# What this task involves
Reproduce the material word for word, from its first line through the line containing "black circle: moved 2 px right, 1 px up", including both of those lines.

* BEGIN Supplied material *

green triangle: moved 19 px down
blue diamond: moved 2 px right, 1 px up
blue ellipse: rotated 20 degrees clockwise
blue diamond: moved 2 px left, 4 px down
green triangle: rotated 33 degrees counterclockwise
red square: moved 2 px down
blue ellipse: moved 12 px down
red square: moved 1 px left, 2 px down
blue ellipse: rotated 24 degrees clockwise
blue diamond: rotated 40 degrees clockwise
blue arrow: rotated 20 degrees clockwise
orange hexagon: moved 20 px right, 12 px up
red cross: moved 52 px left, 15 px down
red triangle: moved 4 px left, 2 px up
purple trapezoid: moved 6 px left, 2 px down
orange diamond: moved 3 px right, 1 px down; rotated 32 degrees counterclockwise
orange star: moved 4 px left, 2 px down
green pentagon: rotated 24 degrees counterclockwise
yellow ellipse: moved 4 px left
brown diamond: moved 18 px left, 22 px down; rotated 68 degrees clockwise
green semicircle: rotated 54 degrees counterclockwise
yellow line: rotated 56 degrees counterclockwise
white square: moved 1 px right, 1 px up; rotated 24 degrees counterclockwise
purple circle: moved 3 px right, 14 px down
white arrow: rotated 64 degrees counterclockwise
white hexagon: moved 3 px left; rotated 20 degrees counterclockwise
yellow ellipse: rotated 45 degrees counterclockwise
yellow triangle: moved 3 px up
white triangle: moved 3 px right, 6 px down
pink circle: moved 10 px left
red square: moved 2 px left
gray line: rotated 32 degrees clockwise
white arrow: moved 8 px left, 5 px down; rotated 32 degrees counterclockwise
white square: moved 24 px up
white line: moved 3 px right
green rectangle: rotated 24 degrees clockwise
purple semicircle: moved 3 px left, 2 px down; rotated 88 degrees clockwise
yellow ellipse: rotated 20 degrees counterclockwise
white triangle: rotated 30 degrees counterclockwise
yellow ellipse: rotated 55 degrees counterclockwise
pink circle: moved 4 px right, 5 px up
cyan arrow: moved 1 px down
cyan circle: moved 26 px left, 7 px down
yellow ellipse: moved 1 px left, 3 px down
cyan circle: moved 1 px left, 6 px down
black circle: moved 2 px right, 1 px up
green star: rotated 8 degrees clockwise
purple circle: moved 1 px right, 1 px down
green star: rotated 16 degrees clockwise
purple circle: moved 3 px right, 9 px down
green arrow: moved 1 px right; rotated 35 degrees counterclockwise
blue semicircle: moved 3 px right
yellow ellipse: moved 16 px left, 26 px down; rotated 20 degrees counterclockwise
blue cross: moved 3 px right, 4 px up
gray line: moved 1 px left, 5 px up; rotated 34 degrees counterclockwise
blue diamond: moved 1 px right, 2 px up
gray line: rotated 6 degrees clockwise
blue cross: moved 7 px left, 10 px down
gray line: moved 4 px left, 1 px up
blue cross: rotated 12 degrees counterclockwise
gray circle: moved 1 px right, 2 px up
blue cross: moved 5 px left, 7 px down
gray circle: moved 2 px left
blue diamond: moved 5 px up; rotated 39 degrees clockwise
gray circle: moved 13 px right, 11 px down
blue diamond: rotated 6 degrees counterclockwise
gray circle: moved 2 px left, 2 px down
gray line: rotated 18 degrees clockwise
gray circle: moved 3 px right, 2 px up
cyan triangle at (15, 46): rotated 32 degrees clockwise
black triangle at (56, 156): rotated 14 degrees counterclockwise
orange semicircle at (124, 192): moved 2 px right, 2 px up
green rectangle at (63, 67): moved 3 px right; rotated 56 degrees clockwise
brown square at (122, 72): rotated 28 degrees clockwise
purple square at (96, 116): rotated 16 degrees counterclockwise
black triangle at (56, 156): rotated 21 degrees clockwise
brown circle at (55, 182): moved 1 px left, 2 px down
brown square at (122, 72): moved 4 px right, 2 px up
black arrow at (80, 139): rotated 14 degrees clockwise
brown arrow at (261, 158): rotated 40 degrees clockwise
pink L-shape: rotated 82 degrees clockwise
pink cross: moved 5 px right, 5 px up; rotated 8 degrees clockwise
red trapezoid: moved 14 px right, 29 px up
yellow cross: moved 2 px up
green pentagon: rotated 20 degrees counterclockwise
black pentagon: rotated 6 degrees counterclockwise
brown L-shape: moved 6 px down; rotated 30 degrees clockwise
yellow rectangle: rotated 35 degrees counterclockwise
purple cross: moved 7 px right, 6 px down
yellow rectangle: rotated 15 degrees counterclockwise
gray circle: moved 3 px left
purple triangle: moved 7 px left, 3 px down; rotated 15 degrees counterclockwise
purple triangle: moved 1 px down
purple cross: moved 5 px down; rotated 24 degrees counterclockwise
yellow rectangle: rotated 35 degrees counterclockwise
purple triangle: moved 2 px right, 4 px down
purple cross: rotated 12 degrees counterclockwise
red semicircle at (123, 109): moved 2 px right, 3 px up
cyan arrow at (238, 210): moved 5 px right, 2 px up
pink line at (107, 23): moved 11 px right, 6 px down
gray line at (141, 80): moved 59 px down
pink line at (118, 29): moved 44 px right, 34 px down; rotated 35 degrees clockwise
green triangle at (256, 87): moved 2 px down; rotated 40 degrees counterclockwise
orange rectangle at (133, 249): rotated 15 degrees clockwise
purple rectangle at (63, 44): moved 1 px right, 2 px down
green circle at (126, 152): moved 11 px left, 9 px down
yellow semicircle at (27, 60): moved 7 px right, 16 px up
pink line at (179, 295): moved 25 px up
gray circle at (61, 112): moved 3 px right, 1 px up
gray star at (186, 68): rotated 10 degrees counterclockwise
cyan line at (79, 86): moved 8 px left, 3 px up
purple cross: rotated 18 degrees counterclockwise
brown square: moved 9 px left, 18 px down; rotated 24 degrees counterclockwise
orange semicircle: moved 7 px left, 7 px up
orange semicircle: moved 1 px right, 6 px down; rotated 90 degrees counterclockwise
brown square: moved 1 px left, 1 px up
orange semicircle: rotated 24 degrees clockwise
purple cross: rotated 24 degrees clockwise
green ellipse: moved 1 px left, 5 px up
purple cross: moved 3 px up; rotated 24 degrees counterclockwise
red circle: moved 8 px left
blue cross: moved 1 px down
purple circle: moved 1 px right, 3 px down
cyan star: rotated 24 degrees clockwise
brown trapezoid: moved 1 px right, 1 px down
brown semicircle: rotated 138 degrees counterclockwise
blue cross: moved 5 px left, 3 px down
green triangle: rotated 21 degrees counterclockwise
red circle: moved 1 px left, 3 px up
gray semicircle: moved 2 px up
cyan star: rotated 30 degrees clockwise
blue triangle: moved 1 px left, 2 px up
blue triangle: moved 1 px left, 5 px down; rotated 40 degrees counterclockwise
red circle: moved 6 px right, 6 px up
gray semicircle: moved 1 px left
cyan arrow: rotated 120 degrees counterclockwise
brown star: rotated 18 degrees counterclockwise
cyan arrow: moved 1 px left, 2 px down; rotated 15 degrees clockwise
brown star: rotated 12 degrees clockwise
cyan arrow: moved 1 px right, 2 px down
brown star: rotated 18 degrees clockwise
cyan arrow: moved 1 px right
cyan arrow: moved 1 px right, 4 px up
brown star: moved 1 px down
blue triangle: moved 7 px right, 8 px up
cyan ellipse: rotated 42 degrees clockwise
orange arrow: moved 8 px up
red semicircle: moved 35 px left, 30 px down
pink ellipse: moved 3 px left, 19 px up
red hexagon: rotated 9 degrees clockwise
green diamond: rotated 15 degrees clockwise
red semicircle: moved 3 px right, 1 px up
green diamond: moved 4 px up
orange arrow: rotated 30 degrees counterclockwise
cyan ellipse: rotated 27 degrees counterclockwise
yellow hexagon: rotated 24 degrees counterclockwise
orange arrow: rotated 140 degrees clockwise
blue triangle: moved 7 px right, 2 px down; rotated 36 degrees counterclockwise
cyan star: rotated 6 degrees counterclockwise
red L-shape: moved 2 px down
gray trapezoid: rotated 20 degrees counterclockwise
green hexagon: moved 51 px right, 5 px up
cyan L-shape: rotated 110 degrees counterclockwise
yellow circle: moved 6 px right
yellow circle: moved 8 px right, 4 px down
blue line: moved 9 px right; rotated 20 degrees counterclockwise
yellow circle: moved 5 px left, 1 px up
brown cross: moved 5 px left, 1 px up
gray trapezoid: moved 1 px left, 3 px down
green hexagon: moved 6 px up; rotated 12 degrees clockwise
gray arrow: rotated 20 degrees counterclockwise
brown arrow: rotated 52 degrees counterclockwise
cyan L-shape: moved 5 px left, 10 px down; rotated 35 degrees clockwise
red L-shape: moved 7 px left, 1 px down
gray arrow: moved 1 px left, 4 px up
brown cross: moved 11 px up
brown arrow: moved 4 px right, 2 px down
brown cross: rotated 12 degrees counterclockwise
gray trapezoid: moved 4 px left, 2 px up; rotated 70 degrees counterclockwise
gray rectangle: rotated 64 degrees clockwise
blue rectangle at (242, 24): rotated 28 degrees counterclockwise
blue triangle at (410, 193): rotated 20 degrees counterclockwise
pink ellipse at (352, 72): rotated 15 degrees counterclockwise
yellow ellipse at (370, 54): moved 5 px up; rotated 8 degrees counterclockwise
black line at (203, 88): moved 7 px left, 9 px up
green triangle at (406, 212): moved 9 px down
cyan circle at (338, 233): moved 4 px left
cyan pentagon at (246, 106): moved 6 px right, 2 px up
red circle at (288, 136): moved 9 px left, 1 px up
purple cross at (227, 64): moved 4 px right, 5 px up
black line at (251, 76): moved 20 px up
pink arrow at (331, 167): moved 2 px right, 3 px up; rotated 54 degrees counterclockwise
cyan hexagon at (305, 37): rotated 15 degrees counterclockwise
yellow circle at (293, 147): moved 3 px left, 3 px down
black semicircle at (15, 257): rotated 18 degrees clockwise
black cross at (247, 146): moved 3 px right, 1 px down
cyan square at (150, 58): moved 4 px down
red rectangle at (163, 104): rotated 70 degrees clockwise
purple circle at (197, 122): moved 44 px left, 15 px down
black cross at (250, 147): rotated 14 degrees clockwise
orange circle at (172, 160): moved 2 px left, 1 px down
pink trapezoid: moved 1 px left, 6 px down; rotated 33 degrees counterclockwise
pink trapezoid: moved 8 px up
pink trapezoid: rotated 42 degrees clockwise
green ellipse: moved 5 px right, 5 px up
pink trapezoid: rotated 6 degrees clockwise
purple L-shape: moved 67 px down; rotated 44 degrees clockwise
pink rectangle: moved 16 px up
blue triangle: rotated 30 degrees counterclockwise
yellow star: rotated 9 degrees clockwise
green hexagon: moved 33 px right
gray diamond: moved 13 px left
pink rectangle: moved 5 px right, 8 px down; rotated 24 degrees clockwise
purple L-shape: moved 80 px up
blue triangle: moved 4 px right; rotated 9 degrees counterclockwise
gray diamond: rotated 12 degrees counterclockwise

* END Supplied material *

# Problem solution
green triangle: moved 19 px down
blue diamond: moved 2 px right, 1 px up
blue ellipse: rotated 20 degrees clockwise
blue diamond: moved 2 px left, 4 px down
green triangle: rotated 33 degrees counterclockwise
red square: moved 2 px down
blue ellipse: moved 12 px down
red square: moved 1 px left, 2 px down
blue ellipse: rotated 24 degrees clockwise
blue diamond: rotated 40 degrees clockwise
blue arrow: rotated 20 degrees clockwise
orange hexagon: moved 20 px right, 12 px up
red cross: moved 52 px left, 15 px down
red triangle: moved 4 px left, 2 px up
purple trapezoid: moved 6 px left, 2 px down
orange diamond: moved 3 px right, 1 px down; rotated 32 degrees counterclockwise
orange star: moved 4 px left, 2 px down
green pentagon: rotated 24 degrees counterclockwise
yellow ellipse: moved 4 px left
brown diamond: moved 18 px left, 22 px down; rotated 68 degrees clockwise
green semicircle: rotated 54 degrees counterclockwise
yellow line: rotated 56 degrees counterclockwise
white square: moved 1 px right, 1 px up; rotated 24 degrees counterclockwise
purple circle: moved 3 px right, 14 px down
white arrow: rotated 64 degrees counterclockwise
white hexagon: moved 3 px left; rotated 20 degrees counterclockwise
yellow ellipse: rotated 45 degrees counterclockwise
yellow triangle: moved 3 px up
white triangle: moved 3 px right, 6 px down
pink circle: moved 10 px left
red square: moved 2 px left
gray line: rotated 32 degrees clockwise
white arrow: moved 8 px left, 5 px down; rotated 32 degrees counterclockwise
white square: moved 24 px up
white line: moved 3 px right
green rectangle: rotated 24 degrees clockwise
purple semicircle: moved 3 px left, 2 px down; rotated 88 degrees clockwise
yellow ellipse: rotated 20 degrees counterclockwise
white triangle: rotated 30 degrees counterclockwise
yellow ellipse: rotated 55 degrees counterclockwise
pink circle: moved 4 px right, 5 px up
cyan arrow: moved 1 px down
cyan circle: moved 26 px left, 7 px down
yellow ellipse: moved 1 px left, 3 px down
cyan circle: moved 1 px left, 6 px down
black circle: moved 2 px right, 1 px up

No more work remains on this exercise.